▶ [Entries shown]:

****

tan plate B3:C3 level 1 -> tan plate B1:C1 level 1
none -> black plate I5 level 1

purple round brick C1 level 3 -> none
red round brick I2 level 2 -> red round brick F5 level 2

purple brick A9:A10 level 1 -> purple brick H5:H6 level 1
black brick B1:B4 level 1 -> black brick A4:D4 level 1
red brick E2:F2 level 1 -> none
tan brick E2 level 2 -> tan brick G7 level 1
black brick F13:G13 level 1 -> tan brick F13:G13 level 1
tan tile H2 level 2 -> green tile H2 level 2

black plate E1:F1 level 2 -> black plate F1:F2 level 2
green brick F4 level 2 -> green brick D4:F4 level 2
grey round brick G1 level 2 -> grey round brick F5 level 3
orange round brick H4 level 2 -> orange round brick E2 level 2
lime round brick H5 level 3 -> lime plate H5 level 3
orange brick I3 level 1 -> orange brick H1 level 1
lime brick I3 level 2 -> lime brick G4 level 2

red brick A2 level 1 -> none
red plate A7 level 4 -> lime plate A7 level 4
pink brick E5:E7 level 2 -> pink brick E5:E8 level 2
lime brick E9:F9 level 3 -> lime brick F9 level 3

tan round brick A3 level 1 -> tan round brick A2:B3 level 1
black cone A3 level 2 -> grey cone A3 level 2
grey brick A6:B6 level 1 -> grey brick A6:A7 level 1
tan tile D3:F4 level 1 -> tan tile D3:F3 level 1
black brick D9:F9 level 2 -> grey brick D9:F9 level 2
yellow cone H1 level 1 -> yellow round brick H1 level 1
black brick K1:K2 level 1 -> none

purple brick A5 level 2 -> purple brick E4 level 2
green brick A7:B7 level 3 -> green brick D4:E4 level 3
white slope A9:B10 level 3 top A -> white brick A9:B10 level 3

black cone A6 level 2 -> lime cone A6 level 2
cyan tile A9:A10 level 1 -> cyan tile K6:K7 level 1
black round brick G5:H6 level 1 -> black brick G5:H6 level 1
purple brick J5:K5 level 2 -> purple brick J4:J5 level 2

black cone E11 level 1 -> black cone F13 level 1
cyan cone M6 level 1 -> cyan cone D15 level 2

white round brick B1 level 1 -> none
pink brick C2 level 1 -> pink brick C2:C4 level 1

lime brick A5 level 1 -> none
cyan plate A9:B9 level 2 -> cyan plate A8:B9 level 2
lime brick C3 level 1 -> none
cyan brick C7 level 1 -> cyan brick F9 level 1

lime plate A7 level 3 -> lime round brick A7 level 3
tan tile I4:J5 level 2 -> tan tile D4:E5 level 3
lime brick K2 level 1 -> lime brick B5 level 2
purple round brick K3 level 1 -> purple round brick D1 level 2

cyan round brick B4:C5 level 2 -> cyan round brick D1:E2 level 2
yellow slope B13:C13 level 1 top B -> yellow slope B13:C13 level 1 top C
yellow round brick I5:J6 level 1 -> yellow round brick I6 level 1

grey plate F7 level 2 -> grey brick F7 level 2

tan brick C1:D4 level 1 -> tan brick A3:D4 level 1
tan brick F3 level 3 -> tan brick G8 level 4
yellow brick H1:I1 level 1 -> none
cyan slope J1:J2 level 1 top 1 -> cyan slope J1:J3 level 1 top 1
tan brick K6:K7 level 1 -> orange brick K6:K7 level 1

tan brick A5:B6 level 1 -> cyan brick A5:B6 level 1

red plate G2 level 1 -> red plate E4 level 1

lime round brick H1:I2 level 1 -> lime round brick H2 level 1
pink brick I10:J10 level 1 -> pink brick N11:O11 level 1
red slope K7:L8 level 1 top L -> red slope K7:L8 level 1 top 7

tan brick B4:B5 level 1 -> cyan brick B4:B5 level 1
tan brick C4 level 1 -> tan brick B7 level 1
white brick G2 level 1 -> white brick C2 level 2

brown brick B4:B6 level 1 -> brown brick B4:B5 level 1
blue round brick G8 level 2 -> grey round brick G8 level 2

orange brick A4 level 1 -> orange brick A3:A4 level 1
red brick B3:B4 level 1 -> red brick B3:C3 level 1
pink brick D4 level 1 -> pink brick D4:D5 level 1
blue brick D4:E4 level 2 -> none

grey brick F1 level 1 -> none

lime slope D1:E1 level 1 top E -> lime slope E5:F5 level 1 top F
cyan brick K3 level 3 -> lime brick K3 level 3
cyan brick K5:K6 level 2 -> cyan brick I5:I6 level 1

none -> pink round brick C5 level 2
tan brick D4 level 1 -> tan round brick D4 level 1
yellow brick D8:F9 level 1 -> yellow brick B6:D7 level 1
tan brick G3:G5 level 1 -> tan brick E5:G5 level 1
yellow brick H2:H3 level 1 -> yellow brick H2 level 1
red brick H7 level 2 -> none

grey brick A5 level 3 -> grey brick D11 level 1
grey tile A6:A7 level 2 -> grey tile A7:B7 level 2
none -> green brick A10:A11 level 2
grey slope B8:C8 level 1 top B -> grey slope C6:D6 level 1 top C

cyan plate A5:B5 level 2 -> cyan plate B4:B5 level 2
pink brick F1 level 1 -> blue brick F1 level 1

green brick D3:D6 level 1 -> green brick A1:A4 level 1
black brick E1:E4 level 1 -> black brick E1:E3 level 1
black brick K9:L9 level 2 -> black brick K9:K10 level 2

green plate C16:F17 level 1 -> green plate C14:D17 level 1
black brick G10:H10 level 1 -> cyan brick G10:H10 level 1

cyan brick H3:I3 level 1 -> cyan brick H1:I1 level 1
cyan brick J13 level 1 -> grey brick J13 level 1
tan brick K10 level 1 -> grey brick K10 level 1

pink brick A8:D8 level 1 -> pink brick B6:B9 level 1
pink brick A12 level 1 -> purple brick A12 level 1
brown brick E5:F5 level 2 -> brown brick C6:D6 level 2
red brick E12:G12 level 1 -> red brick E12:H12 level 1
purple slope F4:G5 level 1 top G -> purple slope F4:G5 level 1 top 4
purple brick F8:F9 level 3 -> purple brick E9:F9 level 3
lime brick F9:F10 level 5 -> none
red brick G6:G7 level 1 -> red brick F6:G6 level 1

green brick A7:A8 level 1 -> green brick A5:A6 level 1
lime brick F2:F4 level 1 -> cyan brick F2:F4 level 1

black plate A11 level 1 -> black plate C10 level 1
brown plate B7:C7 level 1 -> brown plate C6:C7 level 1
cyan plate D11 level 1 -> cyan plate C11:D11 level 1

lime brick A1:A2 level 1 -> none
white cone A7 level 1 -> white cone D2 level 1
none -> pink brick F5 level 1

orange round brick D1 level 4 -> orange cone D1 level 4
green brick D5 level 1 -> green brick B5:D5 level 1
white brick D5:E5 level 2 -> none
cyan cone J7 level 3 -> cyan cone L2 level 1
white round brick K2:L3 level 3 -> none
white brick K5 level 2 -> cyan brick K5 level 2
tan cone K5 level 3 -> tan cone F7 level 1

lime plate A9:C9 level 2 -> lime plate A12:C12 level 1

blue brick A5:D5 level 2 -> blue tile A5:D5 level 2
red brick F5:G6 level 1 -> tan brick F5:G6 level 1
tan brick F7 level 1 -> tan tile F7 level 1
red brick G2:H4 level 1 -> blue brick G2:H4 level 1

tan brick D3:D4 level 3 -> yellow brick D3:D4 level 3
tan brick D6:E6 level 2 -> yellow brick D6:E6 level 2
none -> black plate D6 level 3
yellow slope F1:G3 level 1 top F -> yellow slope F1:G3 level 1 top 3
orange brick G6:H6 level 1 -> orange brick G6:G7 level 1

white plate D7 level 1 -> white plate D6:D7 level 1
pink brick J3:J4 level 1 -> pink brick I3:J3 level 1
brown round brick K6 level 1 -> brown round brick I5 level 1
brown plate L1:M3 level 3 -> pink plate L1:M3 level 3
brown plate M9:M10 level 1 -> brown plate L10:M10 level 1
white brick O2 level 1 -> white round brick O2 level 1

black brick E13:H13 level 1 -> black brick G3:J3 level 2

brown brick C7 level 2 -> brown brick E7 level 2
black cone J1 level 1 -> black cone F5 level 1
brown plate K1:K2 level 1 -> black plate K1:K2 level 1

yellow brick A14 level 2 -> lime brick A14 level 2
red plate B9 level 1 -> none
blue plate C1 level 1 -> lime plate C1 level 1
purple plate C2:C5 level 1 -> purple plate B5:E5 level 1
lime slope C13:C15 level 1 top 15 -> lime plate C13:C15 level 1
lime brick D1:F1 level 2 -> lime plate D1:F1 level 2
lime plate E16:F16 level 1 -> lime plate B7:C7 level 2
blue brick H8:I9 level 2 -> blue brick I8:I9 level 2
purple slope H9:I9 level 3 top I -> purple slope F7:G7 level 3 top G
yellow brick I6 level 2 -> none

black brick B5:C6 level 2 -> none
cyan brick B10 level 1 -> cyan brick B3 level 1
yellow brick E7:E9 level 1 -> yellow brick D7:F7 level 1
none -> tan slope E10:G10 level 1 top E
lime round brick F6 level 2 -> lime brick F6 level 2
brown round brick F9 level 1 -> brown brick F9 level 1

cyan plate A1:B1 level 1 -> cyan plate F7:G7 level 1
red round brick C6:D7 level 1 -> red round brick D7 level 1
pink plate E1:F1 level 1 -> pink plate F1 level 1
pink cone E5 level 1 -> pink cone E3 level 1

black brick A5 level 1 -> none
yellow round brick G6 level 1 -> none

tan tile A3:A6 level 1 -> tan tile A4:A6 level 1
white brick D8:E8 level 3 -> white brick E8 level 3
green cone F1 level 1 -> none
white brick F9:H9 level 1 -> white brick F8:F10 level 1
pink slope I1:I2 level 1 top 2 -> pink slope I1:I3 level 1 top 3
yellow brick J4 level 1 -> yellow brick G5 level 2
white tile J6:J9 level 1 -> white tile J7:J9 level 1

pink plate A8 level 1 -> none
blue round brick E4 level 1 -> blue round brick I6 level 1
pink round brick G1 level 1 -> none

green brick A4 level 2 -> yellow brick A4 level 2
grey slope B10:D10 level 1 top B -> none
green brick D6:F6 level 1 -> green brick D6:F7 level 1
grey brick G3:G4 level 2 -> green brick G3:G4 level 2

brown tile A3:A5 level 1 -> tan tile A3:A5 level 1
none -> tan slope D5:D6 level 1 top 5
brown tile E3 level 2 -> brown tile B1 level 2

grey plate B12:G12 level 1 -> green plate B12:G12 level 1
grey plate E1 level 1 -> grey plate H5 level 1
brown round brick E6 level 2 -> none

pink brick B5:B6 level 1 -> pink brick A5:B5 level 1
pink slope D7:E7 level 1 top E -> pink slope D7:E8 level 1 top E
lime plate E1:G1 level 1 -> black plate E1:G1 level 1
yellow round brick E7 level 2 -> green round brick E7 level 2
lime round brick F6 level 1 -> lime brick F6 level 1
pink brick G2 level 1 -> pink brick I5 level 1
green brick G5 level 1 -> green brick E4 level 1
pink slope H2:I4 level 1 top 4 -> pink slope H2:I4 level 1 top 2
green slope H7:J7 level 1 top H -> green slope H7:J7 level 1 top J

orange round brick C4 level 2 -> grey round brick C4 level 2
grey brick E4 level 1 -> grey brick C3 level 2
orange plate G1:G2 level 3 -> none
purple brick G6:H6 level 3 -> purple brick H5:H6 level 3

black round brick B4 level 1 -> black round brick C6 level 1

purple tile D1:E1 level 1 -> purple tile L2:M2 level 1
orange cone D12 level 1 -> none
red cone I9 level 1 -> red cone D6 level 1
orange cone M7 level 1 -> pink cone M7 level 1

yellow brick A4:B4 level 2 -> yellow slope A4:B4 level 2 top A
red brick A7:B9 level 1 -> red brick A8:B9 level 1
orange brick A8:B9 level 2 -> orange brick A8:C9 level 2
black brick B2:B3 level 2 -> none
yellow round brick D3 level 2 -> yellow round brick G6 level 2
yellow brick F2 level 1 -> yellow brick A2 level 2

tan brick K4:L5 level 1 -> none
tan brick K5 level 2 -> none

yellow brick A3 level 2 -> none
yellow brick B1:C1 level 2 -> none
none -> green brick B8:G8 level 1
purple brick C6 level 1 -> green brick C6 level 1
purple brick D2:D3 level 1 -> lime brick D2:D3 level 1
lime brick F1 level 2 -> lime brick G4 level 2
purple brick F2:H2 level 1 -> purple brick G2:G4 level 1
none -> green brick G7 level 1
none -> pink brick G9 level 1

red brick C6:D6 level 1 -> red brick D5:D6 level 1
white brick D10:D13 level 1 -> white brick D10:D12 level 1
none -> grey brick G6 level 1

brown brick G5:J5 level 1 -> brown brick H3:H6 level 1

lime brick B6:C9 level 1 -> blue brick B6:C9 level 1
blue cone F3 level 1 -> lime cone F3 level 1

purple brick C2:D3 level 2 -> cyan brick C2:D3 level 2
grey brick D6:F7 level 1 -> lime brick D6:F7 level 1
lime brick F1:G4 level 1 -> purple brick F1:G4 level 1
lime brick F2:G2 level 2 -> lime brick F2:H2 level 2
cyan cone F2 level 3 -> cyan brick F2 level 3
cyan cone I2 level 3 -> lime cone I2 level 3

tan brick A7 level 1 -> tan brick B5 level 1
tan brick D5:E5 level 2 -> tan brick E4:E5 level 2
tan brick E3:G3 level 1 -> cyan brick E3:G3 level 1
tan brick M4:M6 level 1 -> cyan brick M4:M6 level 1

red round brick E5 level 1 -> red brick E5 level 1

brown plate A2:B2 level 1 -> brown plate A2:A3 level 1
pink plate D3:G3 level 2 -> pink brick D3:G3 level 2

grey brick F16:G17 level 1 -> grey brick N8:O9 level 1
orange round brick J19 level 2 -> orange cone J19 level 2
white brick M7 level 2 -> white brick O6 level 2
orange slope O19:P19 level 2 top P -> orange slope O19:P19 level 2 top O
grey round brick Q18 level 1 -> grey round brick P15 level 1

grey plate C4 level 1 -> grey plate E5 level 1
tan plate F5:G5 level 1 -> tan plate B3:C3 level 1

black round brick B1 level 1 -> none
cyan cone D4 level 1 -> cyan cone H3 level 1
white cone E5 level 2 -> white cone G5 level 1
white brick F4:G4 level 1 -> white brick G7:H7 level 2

****

▶ [Task]: Take from the listing above each line that contains the string "blue".

▶ [Expected answer]:
blue round brick G8 level 2 -> grey round brick G8 level 2
blue brick D4:E4 level 2 -> none
pink brick F1 level 1 -> blue brick F1 level 1
blue brick A5:D5 level 2 -> blue tile A5:D5 level 2
red brick G2:H4 level 1 -> blue brick G2:H4 level 1
blue plate C1 level 1 -> lime plate C1 level 1
blue brick H8:I9 level 2 -> blue brick I8:I9 level 2
blue round brick E4 level 1 -> blue round brick I6 level 1
lime brick B6:C9 level 1 -> blue brick B6:C9 level 1
blue cone F3 level 1 -> lime cone F3 level 1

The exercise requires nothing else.